§ **Requirement**
Your answer should be every line of the records that contains the word "star", copied as it stands.

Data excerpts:
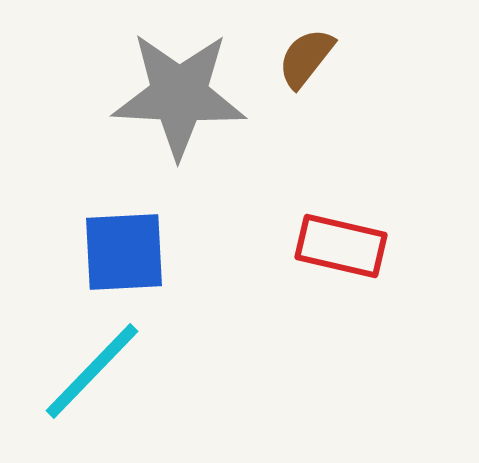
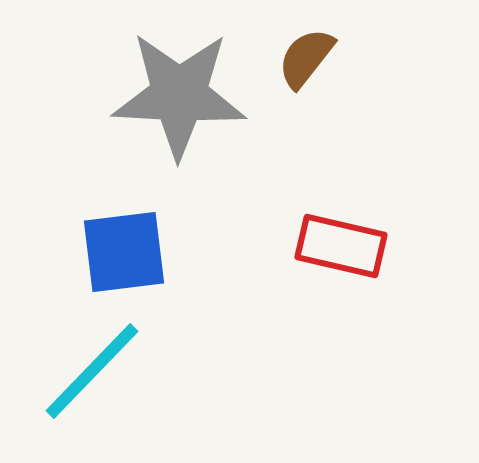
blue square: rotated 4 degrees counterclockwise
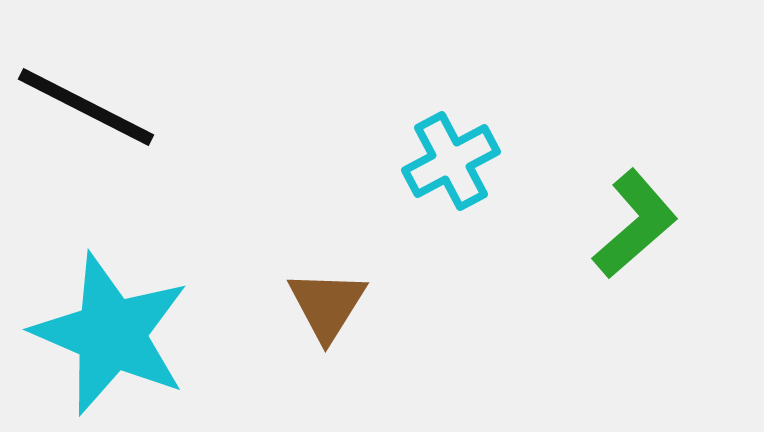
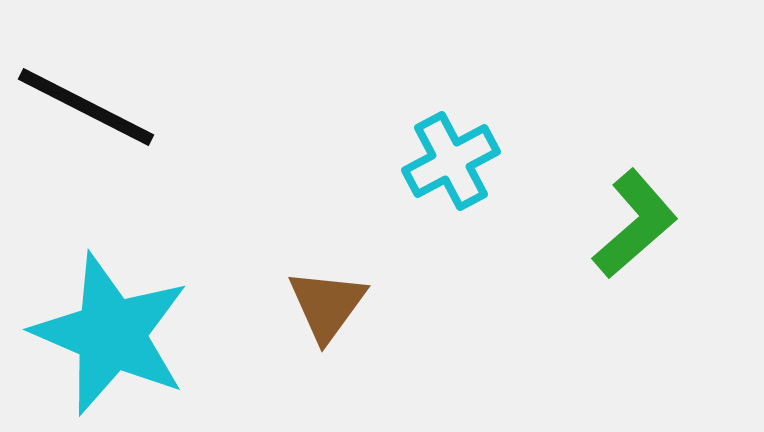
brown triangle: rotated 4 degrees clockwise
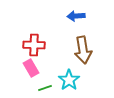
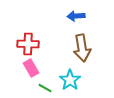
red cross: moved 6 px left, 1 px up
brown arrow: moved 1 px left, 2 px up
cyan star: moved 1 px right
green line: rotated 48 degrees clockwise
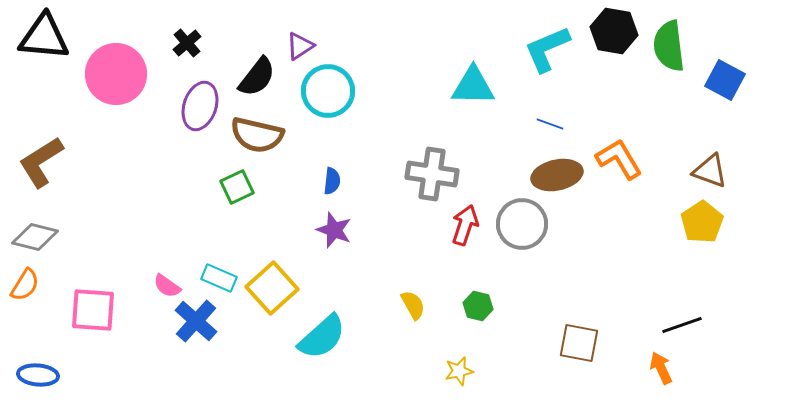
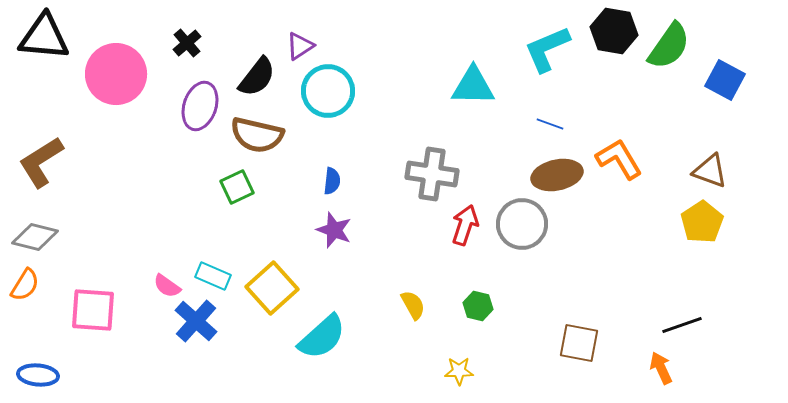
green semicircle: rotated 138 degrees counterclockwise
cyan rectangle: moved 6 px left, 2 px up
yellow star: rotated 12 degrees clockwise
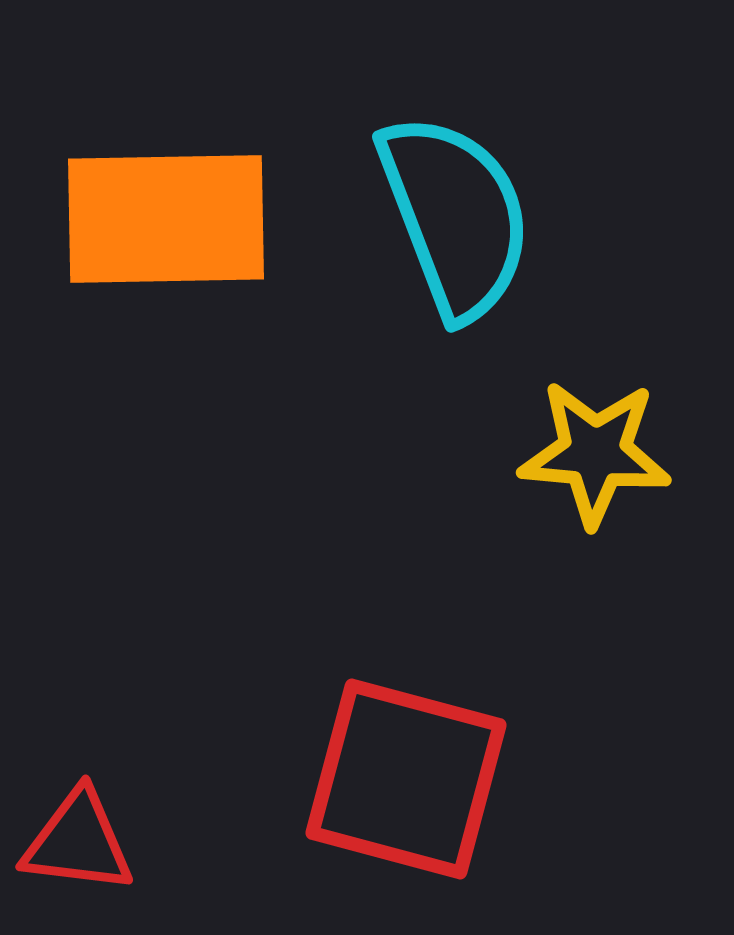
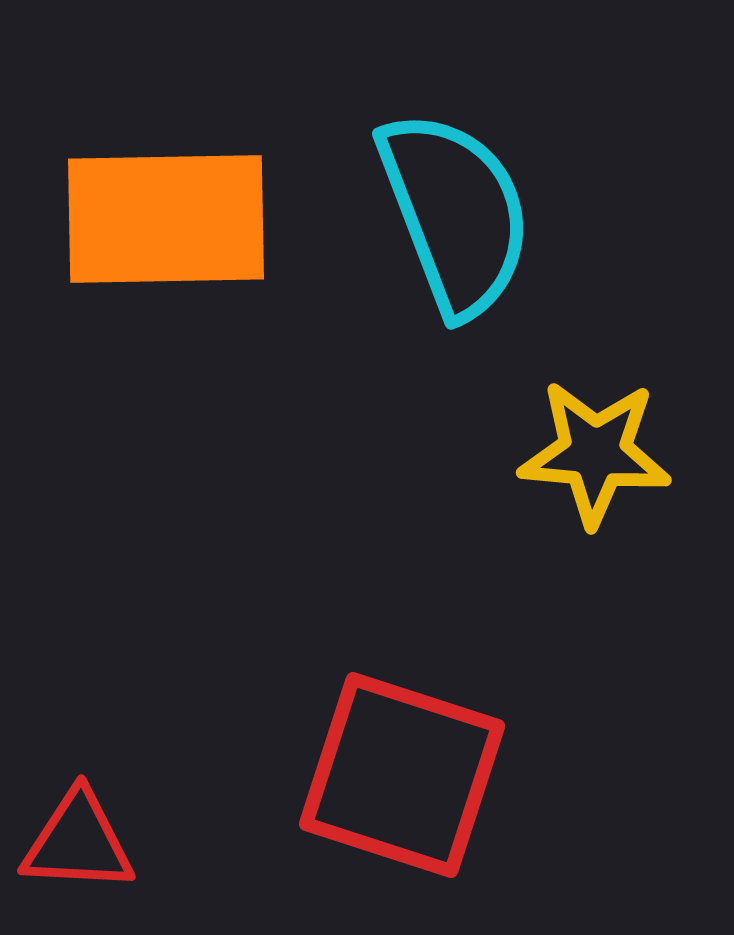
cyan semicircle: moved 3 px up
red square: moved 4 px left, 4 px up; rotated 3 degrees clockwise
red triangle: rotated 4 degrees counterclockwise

§ **Finished task**
cyan star: moved 1 px right
yellow star: rotated 12 degrees clockwise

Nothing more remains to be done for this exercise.